_AIM OF THE EXERCISE:_ Return the full set of entries below exactly, leaving every image out.

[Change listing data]
= = = =
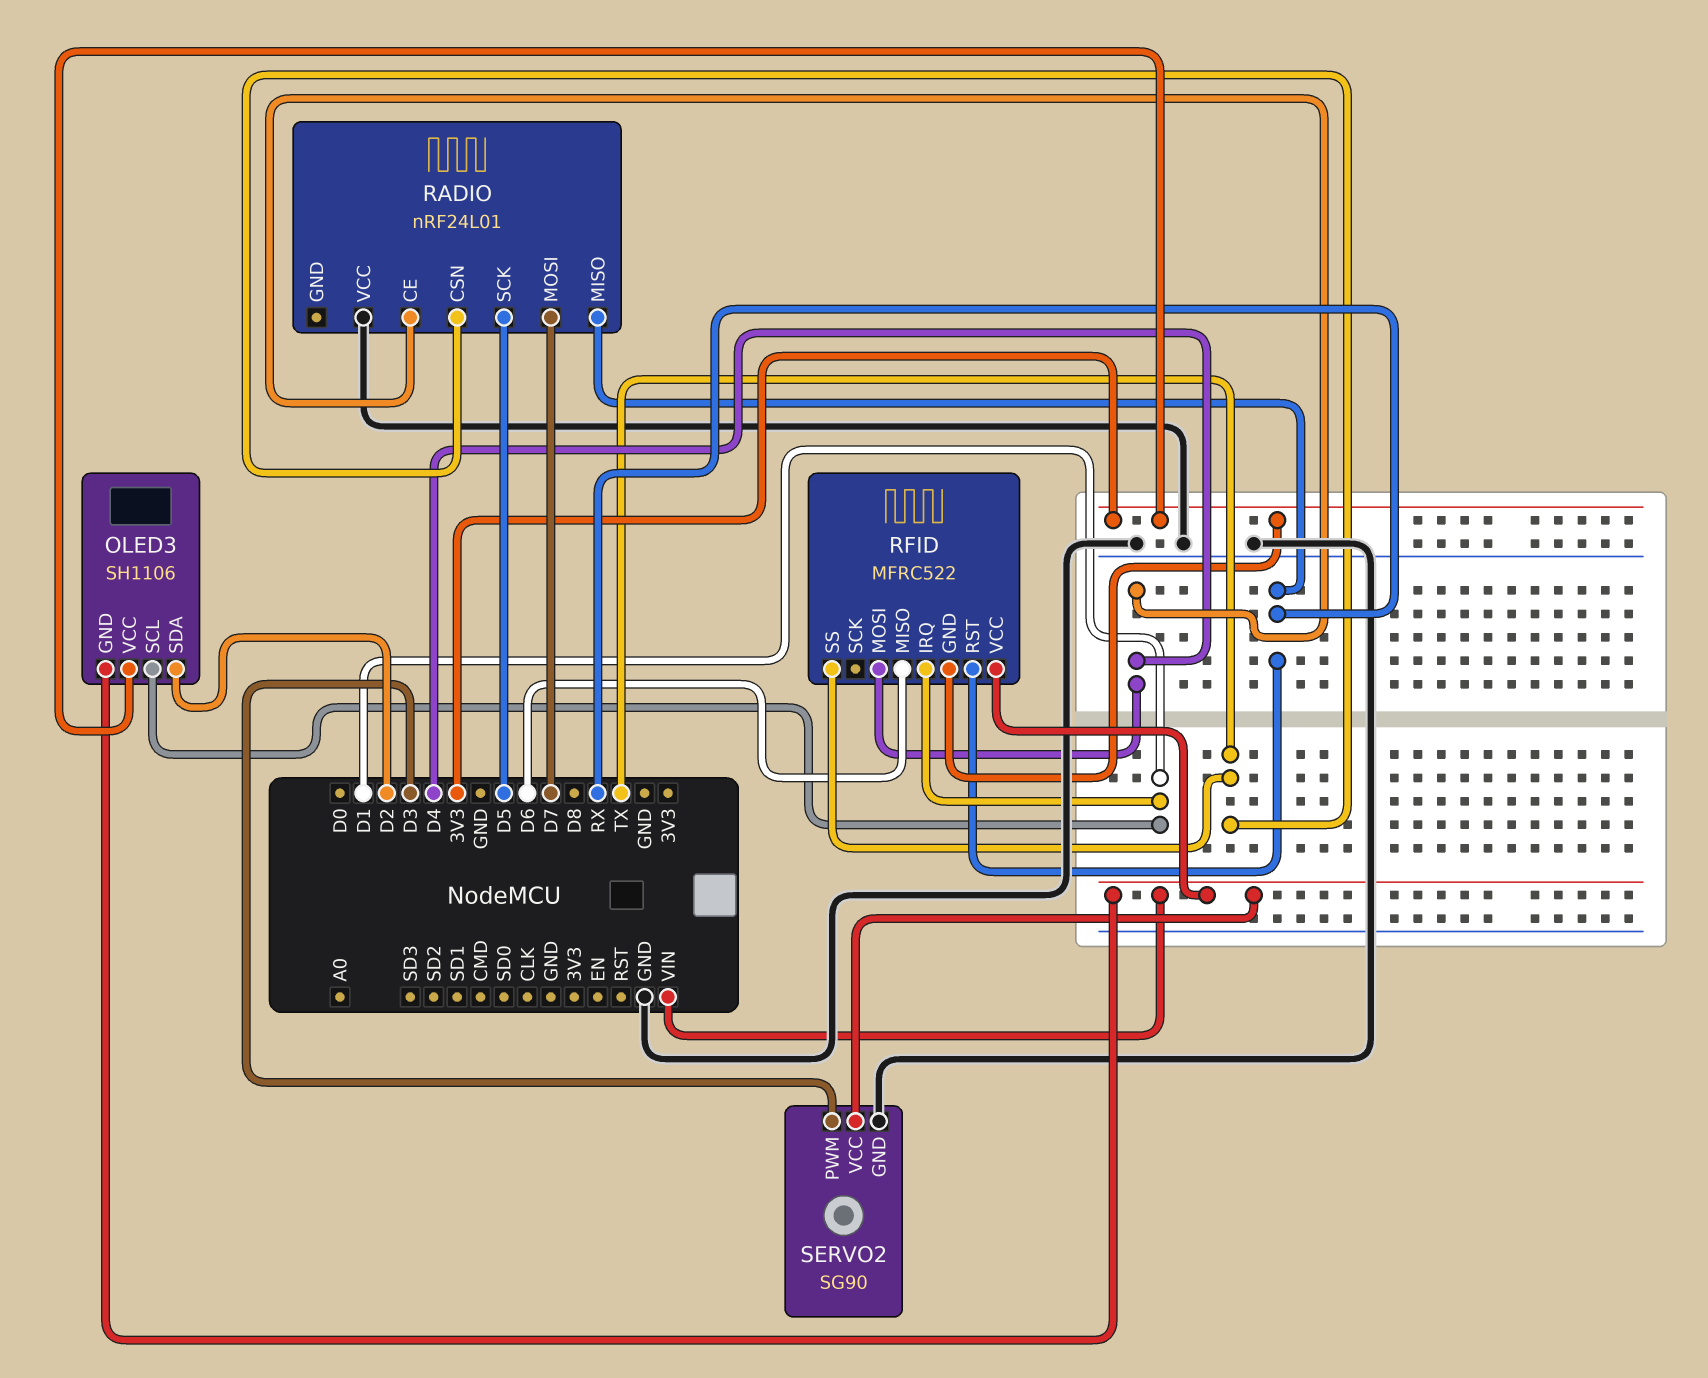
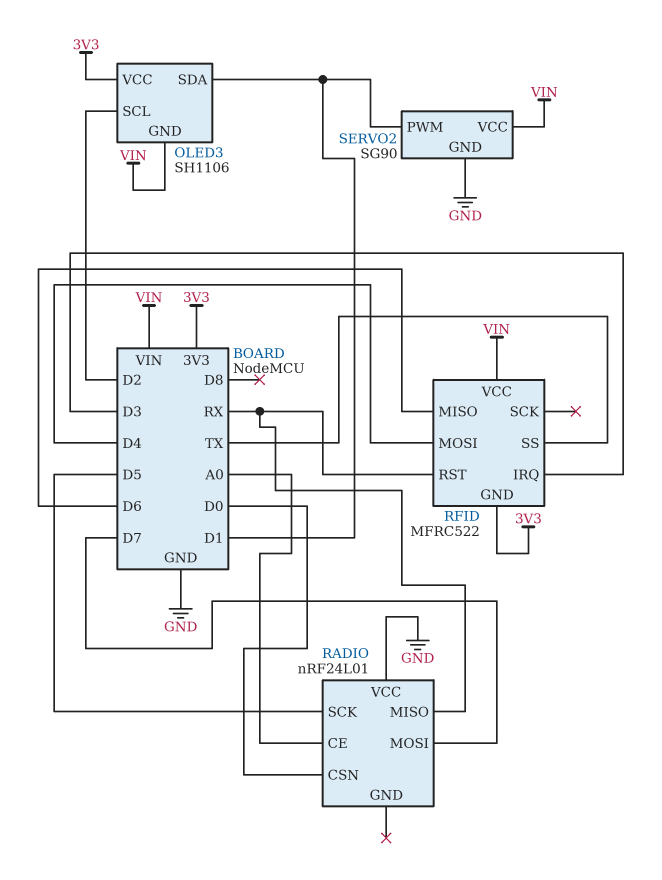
OLED3 pin SCL: D1 -> D2
OLED3 pin SDA: D2 -> D1
RADIO pin CE: D4 -> A0
RADIO pin CSN: TX -> D0
RFID pin IRQ: D1 -> D3
SERVO2 pin PWM: D3 -> D1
= = = =
_YOUR SOLUTION:_
OLED3 pin SCL: D1 -> D2
OLED3 pin SDA: D2 -> D1
RADIO pin CE: D4 -> A0
RADIO pin CSN: TX -> D0
RFID pin IRQ: D1 -> D3
SERVO2 pin PWM: D3 -> D1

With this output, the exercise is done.